REQUEST:
Your copy starts at the line containing "building: none -> [23,113,115,193]" and ends at the last line below. Copy exactly, without pictures.
** SUPPLIED RECORDS follows **
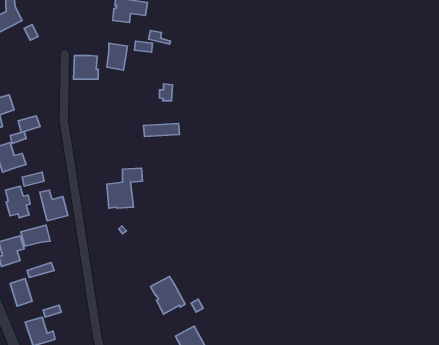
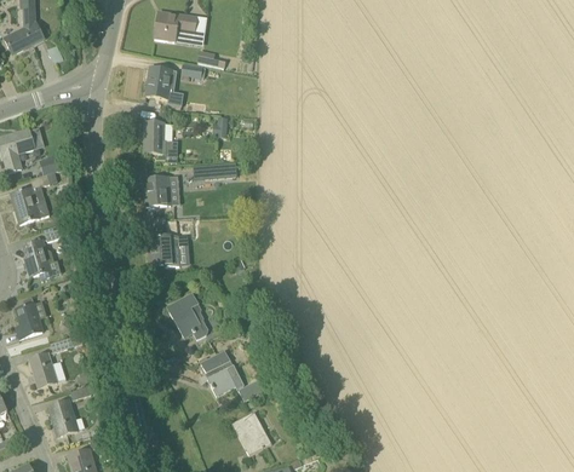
building: [73,55,98,79] -> [144,122,174,151]
building: none -> [144,175,171,206]
building: [40,190,68,221] -> none
building: [21,225,50,246] -> none
building: none -> [167,292,208,339]

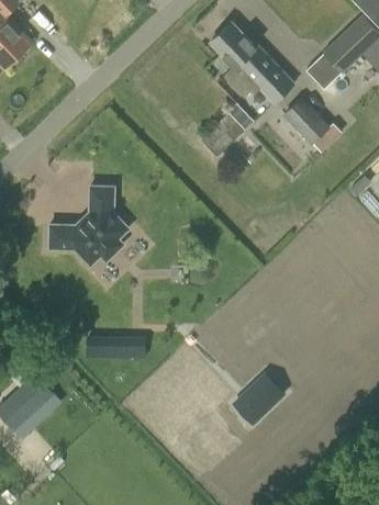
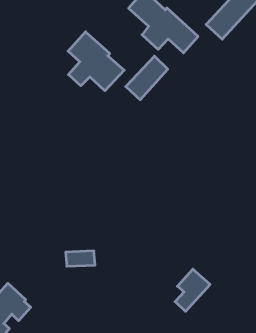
building: none -> [68,32,124,91]
building: [281,97,341,153] -> none
building: [48,187,127,266] -> none

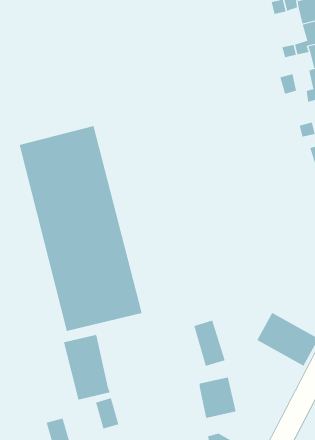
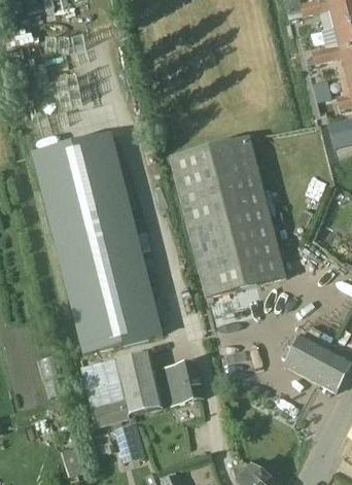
building: none -> [169,136,287,299]
building: none -> [115,351,162,413]
building: [199,377,236,418] -> [164,360,204,405]

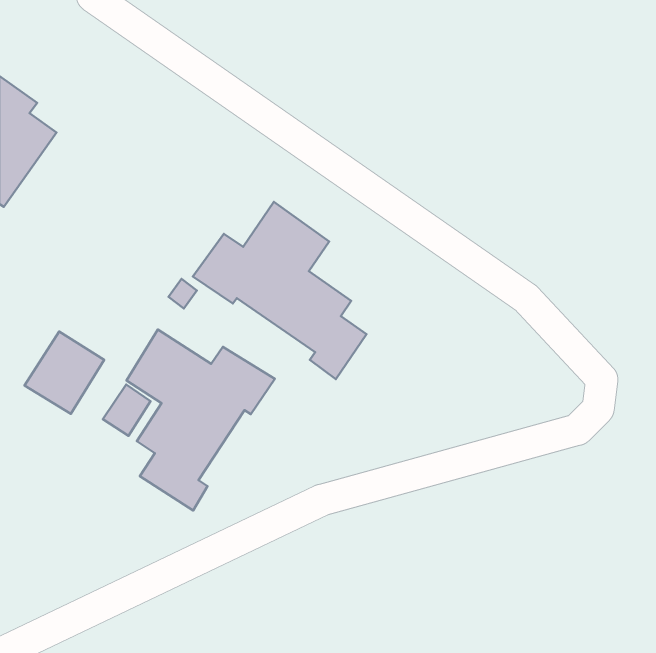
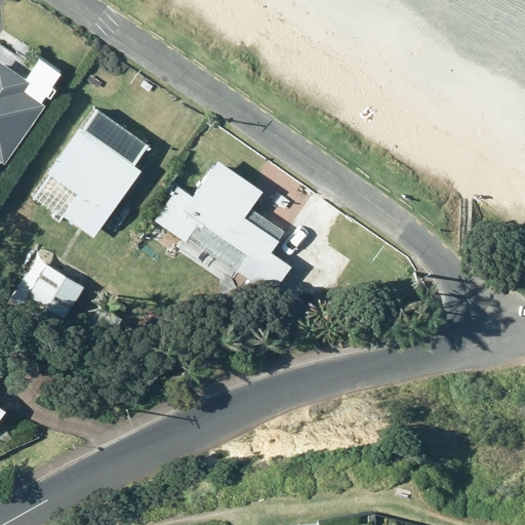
building: none -> [33,109,146,238]
building: [126,330,275,511] -> none

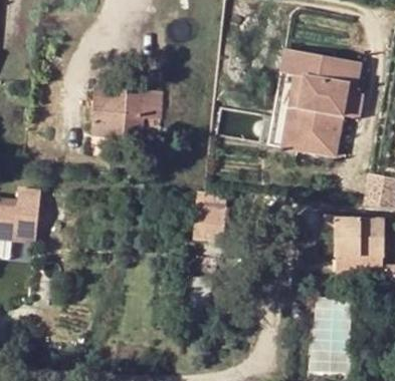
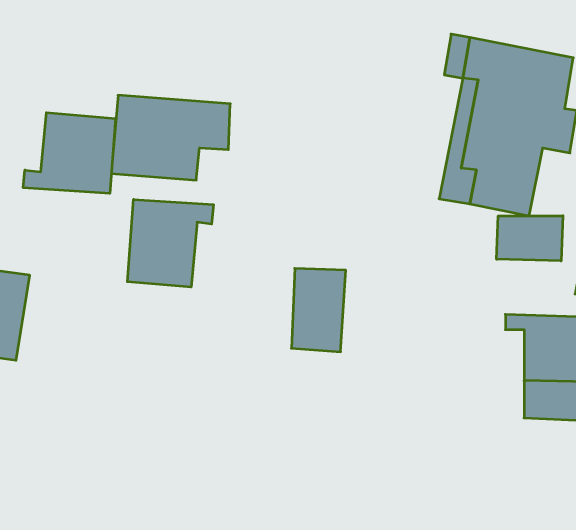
building: none -> [23,113,115,193]
building: none -> [127,199,213,287]
building: none -> [497,216,563,261]

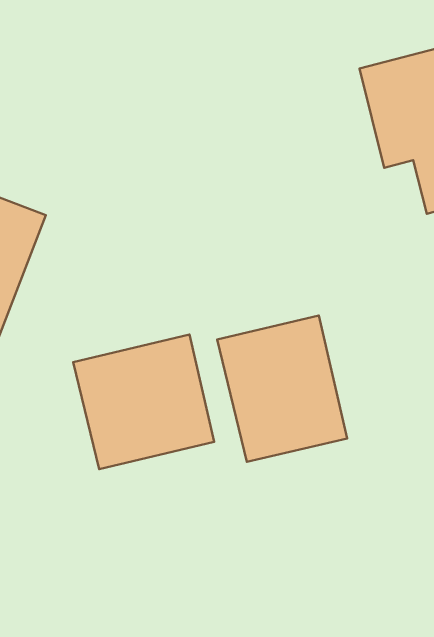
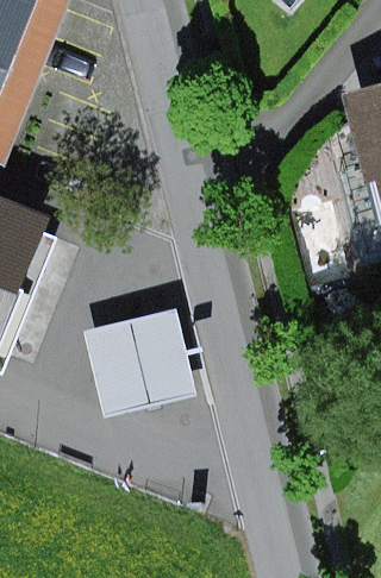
building: [217,315,347,462] -> none

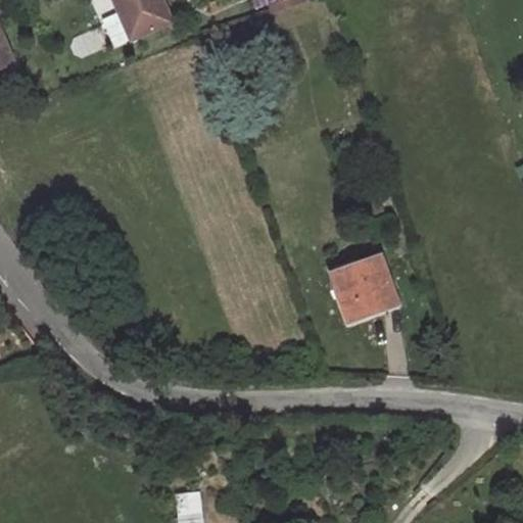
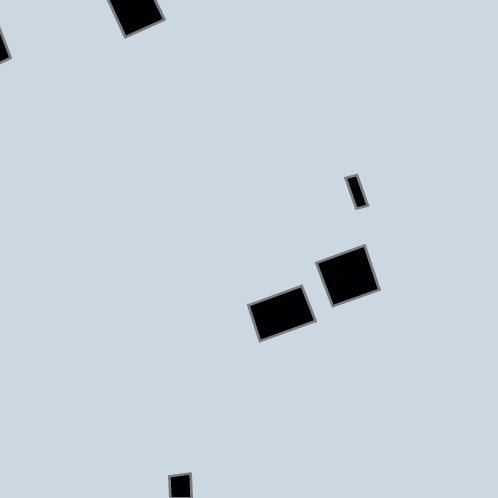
building: none -> [248,286,316,341]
** End of SUPPLIED RECORDS **
EXERCISE RESPONSE:
building: none -> [23,113,115,193]
building: none -> [127,199,213,287]
building: none -> [497,216,563,261]

building: [217,315,347,462] -> none

building: none -> [248,286,316,341]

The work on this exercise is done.